[Opening DATA EXCERPTS section]

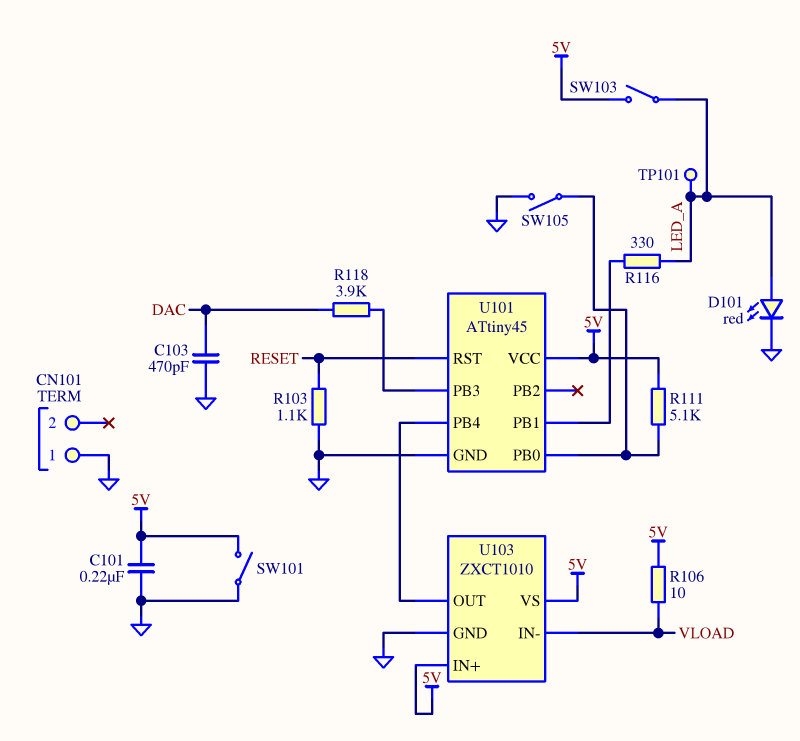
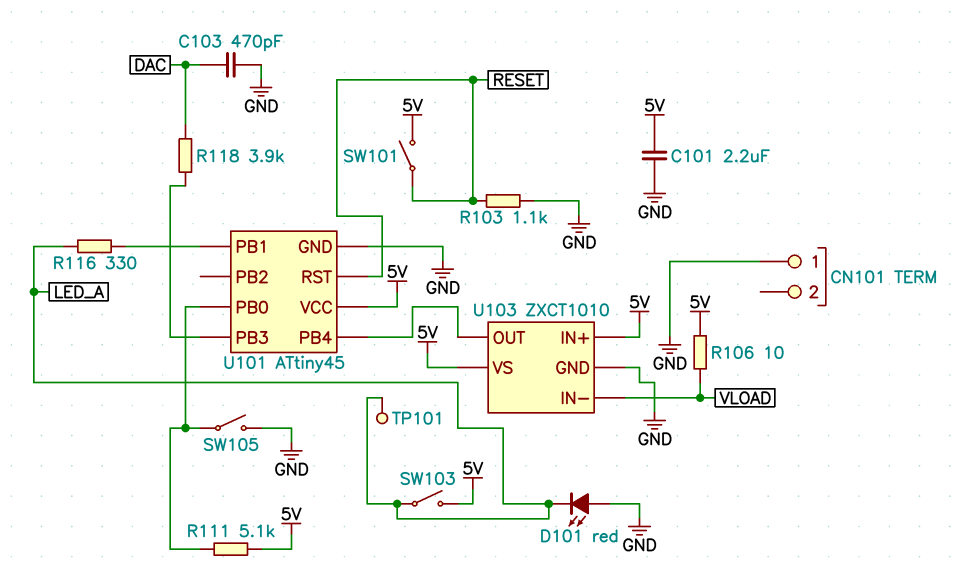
C101: 220nF (5V, GND) -> 2.2uF (5V, GND)
D101: LED red (A LED_A, K GND) -> LED red (A GND, K LED_A)
SW101: switch (5V, GND) -> switch (5V, RESET)

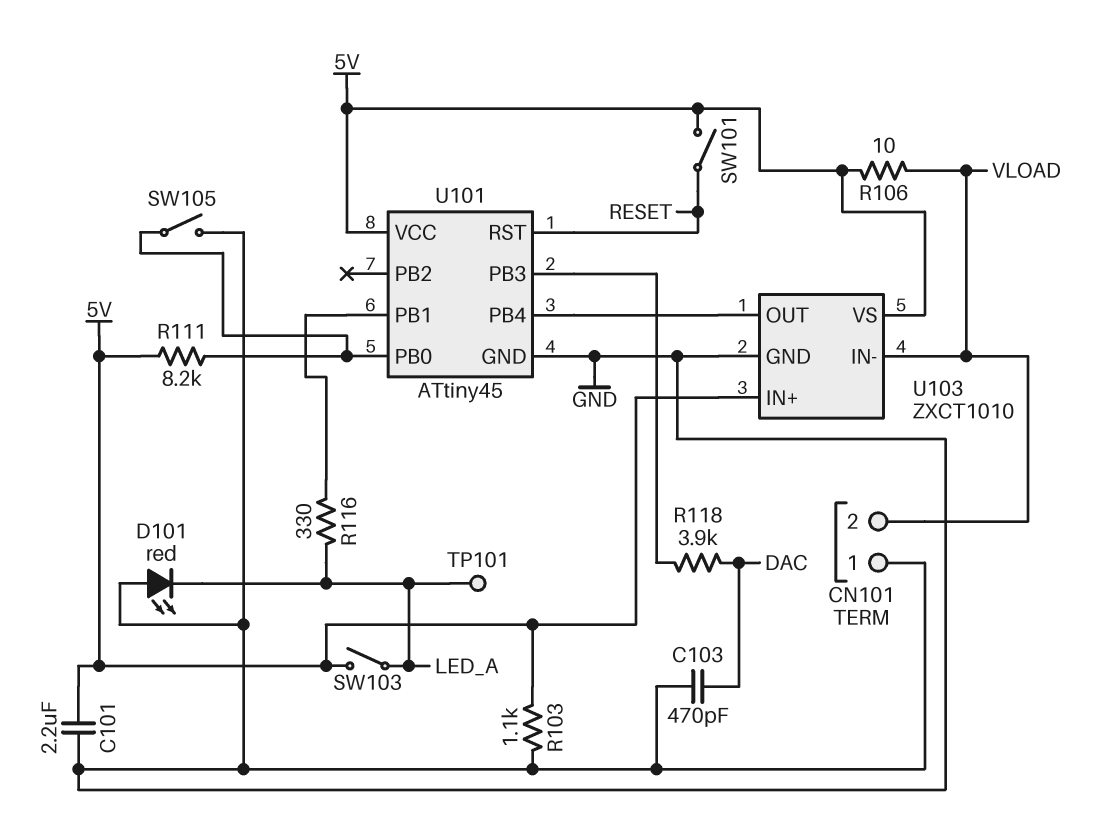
CN101 pin 2: none -> VLOAD
R103: 1.1k (GND, RESET) -> 1.1k (5V, GND)
R111: 5.1k (5V, U101/PB0) -> 8.2k (5V, U101/PB0)

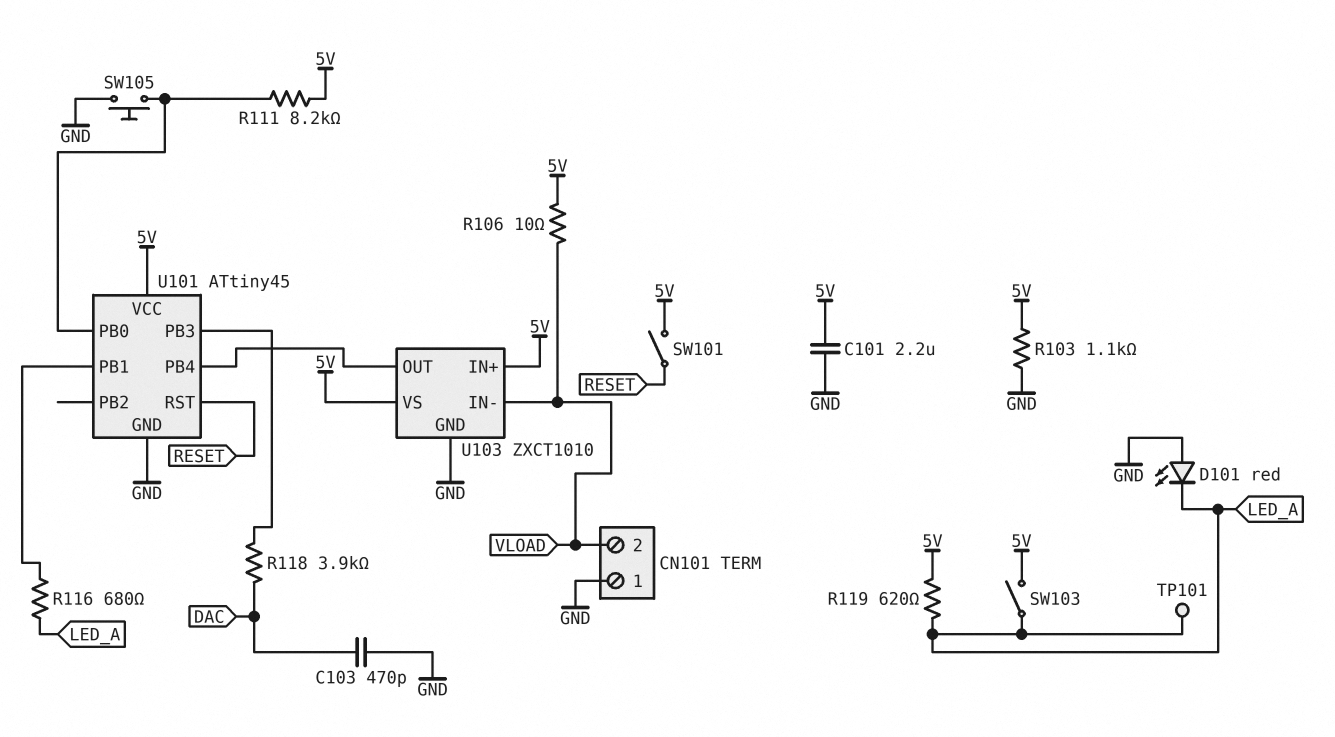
R116: 330 (LED_A, U101/PB1) -> 680 (LED_A, U101/PB1)
R119: none -> 620 (5V, LED_A)
SW105: switch (GND, U101/PB0) -> button (GND, U101/PB0)

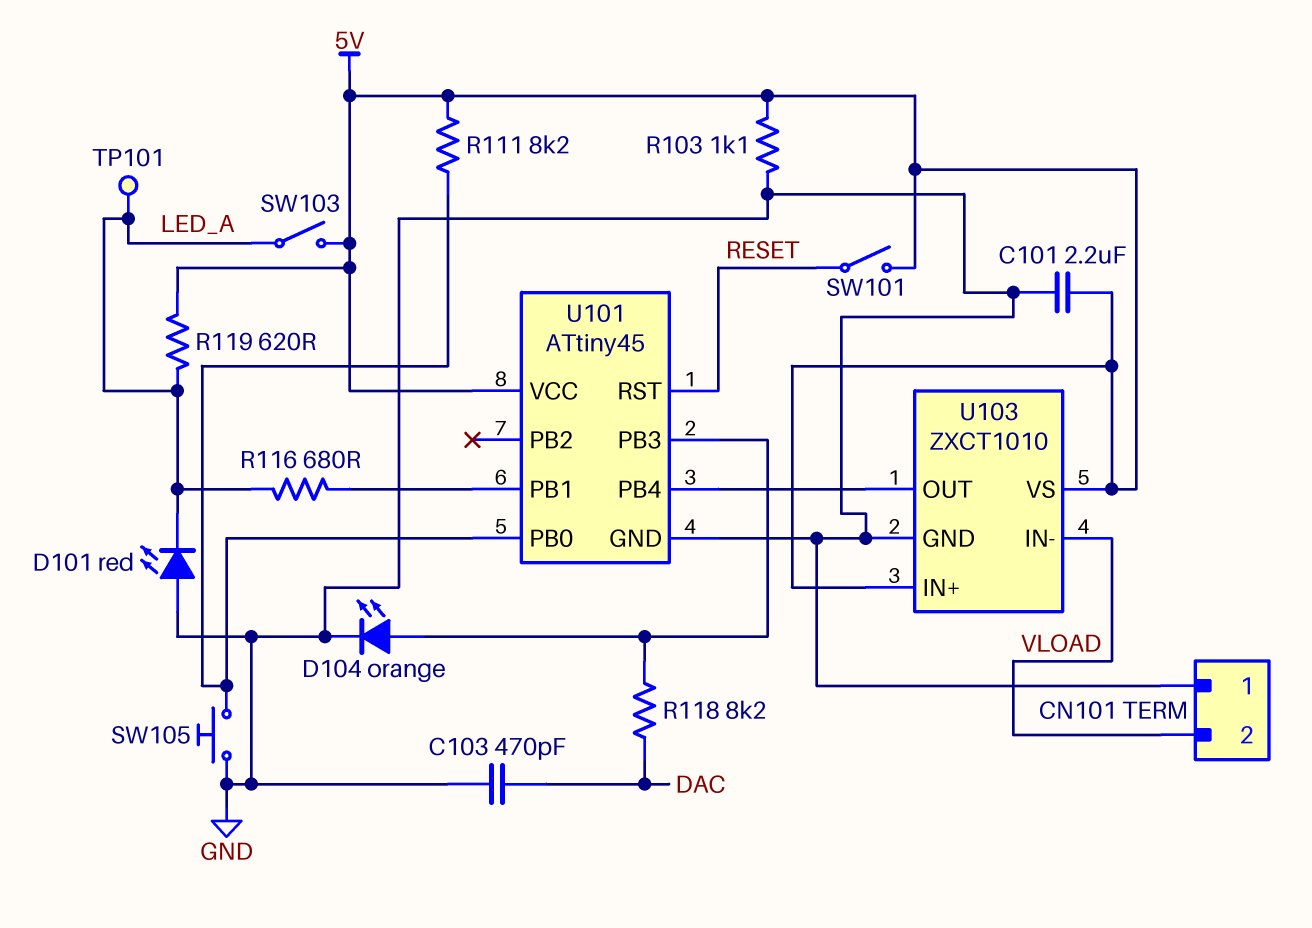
D104: none -> LED orange (A U101/PB3, K GND)
R106: 10 (5V, VLOAD) -> none
R118: 3.9k (DAC, U101/PB3) -> 8.2k (DAC, U101/PB3)

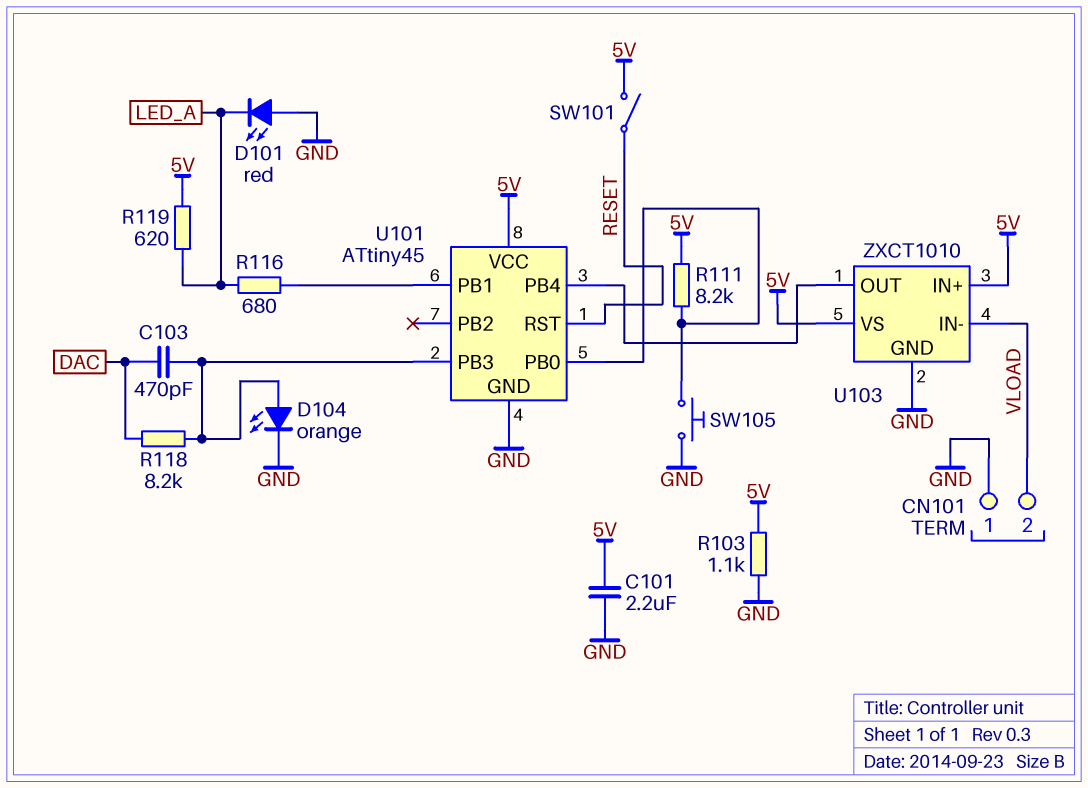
C103: 470pF (DAC, GND) -> 470pF (DAC, U101/PB3)
SW103: switch (5V, LED_A) -> none
TP101: test point (LED_A) -> none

[Closing DATA EXCERPTS section]

YOUR GOAL = In repeating the entries, exclude the pictures and alter nothing else.

ANSWER FOR THIS EXERCISE =
C101: 220nF (5V, GND) -> 2.2uF (5V, GND)
D101: LED red (A LED_A, K GND) -> LED red (A GND, K LED_A)
SW101: switch (5V, GND) -> switch (5V, RESET)

CN101 pin 2: none -> VLOAD
R103: 1.1k (GND, RESET) -> 1.1k (5V, GND)
R111: 5.1k (5V, U101/PB0) -> 8.2k (5V, U101/PB0)

R116: 330 (LED_A, U101/PB1) -> 680 (LED_A, U101/PB1)
R119: none -> 620 (5V, LED_A)
SW105: switch (GND, U101/PB0) -> button (GND, U101/PB0)

D104: none -> LED orange (A U101/PB3, K GND)
R106: 10 (5V, VLOAD) -> none
R118: 3.9k (DAC, U101/PB3) -> 8.2k (DAC, U101/PB3)

C103: 470pF (DAC, GND) -> 470pF (DAC, U101/PB3)
SW103: switch (5V, LED_A) -> none
TP101: test point (LED_A) -> none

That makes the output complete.